Every entry, from first to last, is to be retyped without any alteration.

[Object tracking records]
====

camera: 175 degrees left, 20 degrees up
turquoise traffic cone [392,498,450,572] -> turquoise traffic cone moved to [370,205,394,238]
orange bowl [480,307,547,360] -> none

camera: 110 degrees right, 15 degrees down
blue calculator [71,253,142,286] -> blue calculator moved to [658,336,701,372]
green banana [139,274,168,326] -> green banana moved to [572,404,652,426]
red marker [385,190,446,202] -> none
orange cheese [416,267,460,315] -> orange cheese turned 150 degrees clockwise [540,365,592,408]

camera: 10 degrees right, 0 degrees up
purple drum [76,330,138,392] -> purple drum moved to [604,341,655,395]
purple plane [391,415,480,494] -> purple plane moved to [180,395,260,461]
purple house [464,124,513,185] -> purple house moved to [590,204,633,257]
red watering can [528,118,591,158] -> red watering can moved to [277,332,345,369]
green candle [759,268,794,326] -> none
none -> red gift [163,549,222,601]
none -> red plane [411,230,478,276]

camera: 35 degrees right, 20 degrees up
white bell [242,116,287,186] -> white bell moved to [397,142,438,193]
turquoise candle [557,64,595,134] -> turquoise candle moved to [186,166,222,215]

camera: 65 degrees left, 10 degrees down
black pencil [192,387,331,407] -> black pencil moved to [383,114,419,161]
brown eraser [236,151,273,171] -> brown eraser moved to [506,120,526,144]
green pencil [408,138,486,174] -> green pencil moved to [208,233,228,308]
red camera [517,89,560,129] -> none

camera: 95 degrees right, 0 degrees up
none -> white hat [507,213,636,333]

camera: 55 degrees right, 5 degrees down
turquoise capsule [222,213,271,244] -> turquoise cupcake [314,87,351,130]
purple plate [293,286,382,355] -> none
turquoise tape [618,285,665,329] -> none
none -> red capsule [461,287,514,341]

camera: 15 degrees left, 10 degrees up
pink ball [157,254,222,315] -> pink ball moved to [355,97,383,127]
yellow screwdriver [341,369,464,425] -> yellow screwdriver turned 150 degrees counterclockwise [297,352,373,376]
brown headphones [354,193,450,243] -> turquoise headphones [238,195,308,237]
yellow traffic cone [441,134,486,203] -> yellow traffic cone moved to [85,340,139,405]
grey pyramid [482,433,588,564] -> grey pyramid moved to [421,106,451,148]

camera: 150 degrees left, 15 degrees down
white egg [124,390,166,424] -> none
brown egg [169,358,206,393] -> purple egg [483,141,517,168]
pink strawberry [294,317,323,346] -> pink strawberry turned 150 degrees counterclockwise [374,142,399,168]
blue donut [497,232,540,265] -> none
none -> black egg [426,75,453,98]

====

→ **TASK SOLUTION**:
camera: 175 degrees left, 20 degrees up
turquoise traffic cone [392,498,450,572] -> turquoise traffic cone moved to [370,205,394,238]
orange bowl [480,307,547,360] -> none

camera: 110 degrees right, 15 degrees down
blue calculator [71,253,142,286] -> blue calculator moved to [658,336,701,372]
green banana [139,274,168,326] -> green banana moved to [572,404,652,426]
red marker [385,190,446,202] -> none
orange cheese [416,267,460,315] -> orange cheese turned 150 degrees clockwise [540,365,592,408]

camera: 10 degrees right, 0 degrees up
purple drum [76,330,138,392] -> purple drum moved to [604,341,655,395]
purple plane [391,415,480,494] -> purple plane moved to [180,395,260,461]
purple house [464,124,513,185] -> purple house moved to [590,204,633,257]
red watering can [528,118,591,158] -> red watering can moved to [277,332,345,369]
green candle [759,268,794,326] -> none
none -> red gift [163,549,222,601]
none -> red plane [411,230,478,276]

camera: 35 degrees right, 20 degrees up
white bell [242,116,287,186] -> white bell moved to [397,142,438,193]
turquoise candle [557,64,595,134] -> turquoise candle moved to [186,166,222,215]

camera: 65 degrees left, 10 degrees down
black pencil [192,387,331,407] -> black pencil moved to [383,114,419,161]
brown eraser [236,151,273,171] -> brown eraser moved to [506,120,526,144]
green pencil [408,138,486,174] -> green pencil moved to [208,233,228,308]
red camera [517,89,560,129] -> none

camera: 95 degrees right, 0 degrees up
none -> white hat [507,213,636,333]

camera: 55 degrees right, 5 degrees down
turquoise capsule [222,213,271,244] -> turquoise cupcake [314,87,351,130]
purple plate [293,286,382,355] -> none
turquoise tape [618,285,665,329] -> none
none -> red capsule [461,287,514,341]

camera: 15 degrees left, 10 degrees up
pink ball [157,254,222,315] -> pink ball moved to [355,97,383,127]
yellow screwdriver [341,369,464,425] -> yellow screwdriver turned 150 degrees counterclockwise [297,352,373,376]
brown headphones [354,193,450,243] -> turquoise headphones [238,195,308,237]
yellow traffic cone [441,134,486,203] -> yellow traffic cone moved to [85,340,139,405]
grey pyramid [482,433,588,564] -> grey pyramid moved to [421,106,451,148]

camera: 150 degrees left, 15 degrees down
white egg [124,390,166,424] -> none
brown egg [169,358,206,393] -> purple egg [483,141,517,168]
pink strawberry [294,317,323,346] -> pink strawberry turned 150 degrees counterclockwise [374,142,399,168]
blue donut [497,232,540,265] -> none
none -> black egg [426,75,453,98]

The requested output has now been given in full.